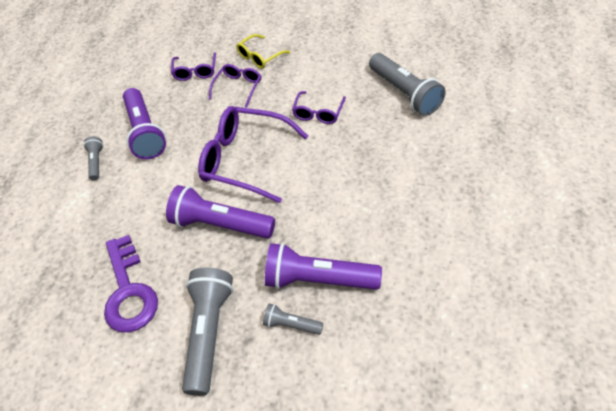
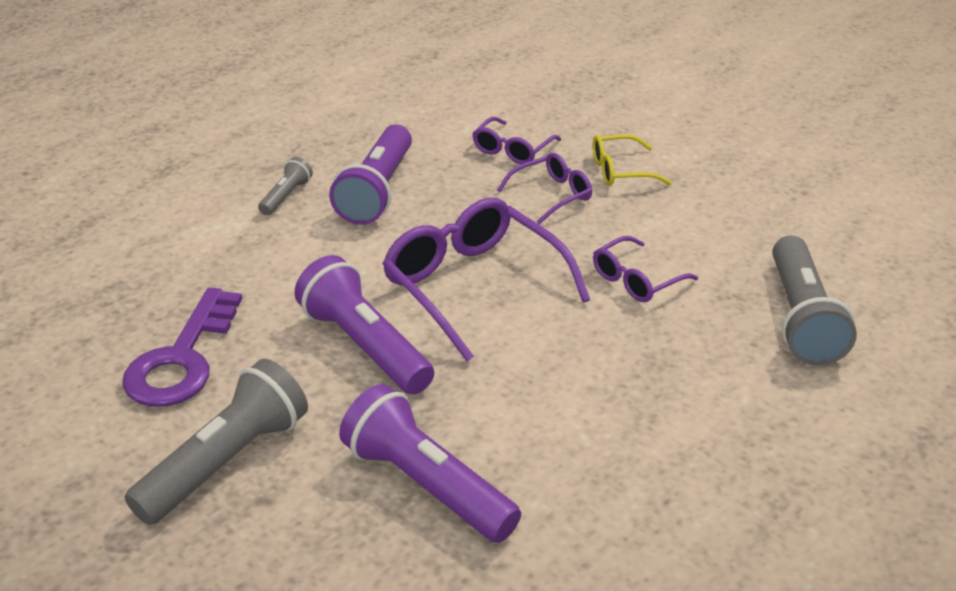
camera: 30 degrees right, 15 degrees down
(291, 324) = (336, 516): grey flashlight -> none

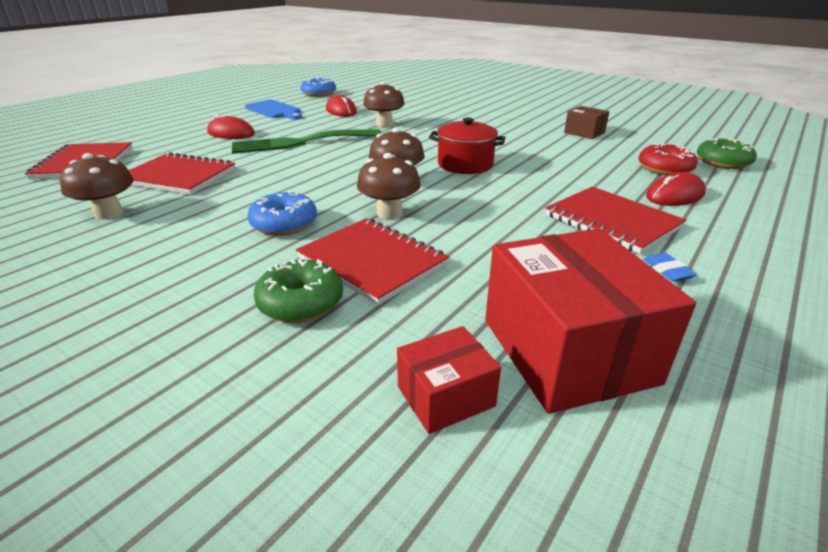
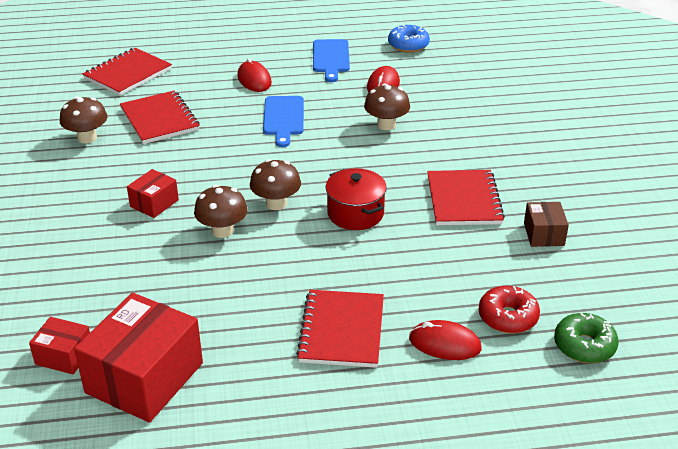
camera: 45 degrees right, 5 degrees up
(284, 224) = (154, 203): blue donut -> red box
(300, 142) = (283, 118): green fork -> blue cutting board
(301, 303) = (84, 267): green donut -> none
(372, 261) = (152, 263): red notebook -> red notebook (463, 200)
(667, 270) = (290, 383): blue eraser -> none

YOUR TASK
Would you copy all lines in the records where the string "degrees" appears?

RESULT
camera: 30 degrees right, 15 degrees down
camera: 45 degrees right, 5 degrees up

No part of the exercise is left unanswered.